▶ _Exercise objective_:
Output every entry exactly as written, skipping any pictures.

Dataset entries Start Marker

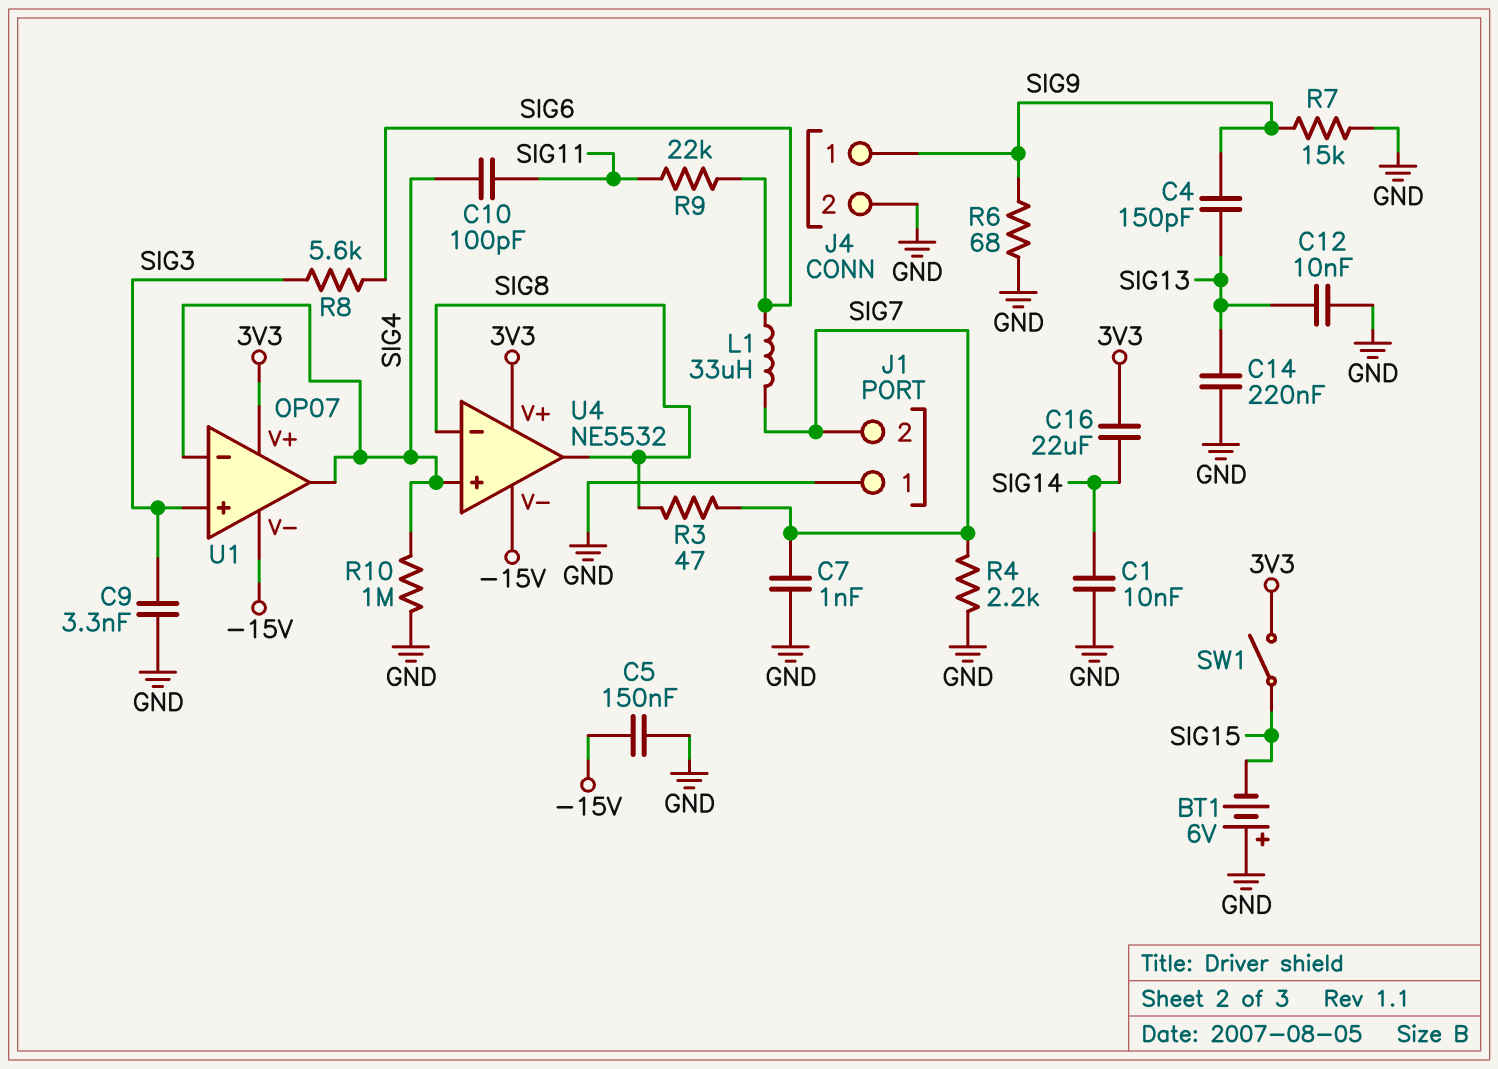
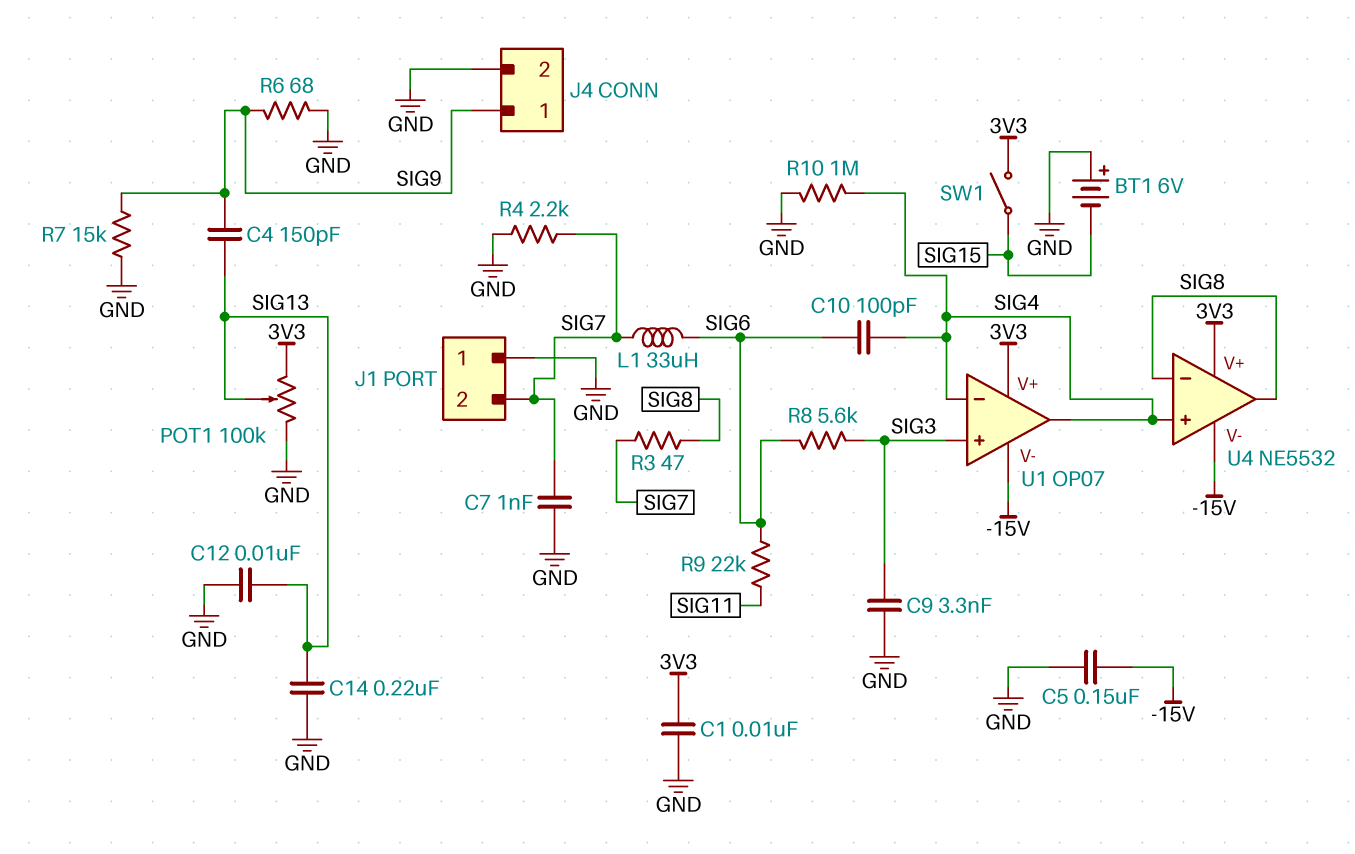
C1: 10nF (GND, SIG14) -> 10nF (3V3, GND)
C10: 100pF (SIG4, SIG11) -> 100pF (SIG4, SIG6)
C16: 22uF (3V3, SIG14) -> none
POT1: none -> 100k (3V3, GND, wiper SIG13)

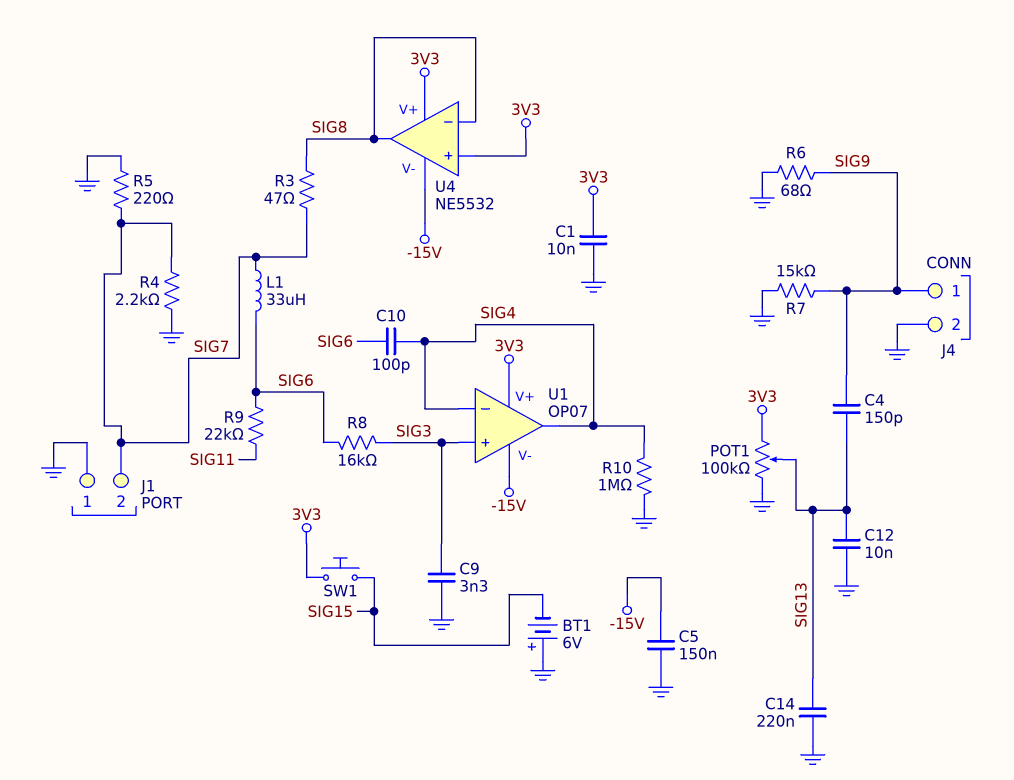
C7: 1nF (GND, SIG7) -> none
R5: none -> 220 (GND, SIG7)
R8: 5.6k (SIG3, SIG6) -> 16k (SIG3, SIG6)
SW1: switch (3V3, SIG15) -> button (3V3, SIG15)
U4 pin in+: SIG4 -> 3V3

Dataset entries End Marker

▶ _Problem solution_:
C1: 10nF (GND, SIG14) -> 10nF (3V3, GND)
C10: 100pF (SIG4, SIG11) -> 100pF (SIG4, SIG6)
C16: 22uF (3V3, SIG14) -> none
POT1: none -> 100k (3V3, GND, wiper SIG13)

C7: 1nF (GND, SIG7) -> none
R5: none -> 220 (GND, SIG7)
R8: 5.6k (SIG3, SIG6) -> 16k (SIG3, SIG6)
SW1: switch (3V3, SIG15) -> button (3V3, SIG15)
U4 pin in+: SIG4 -> 3V3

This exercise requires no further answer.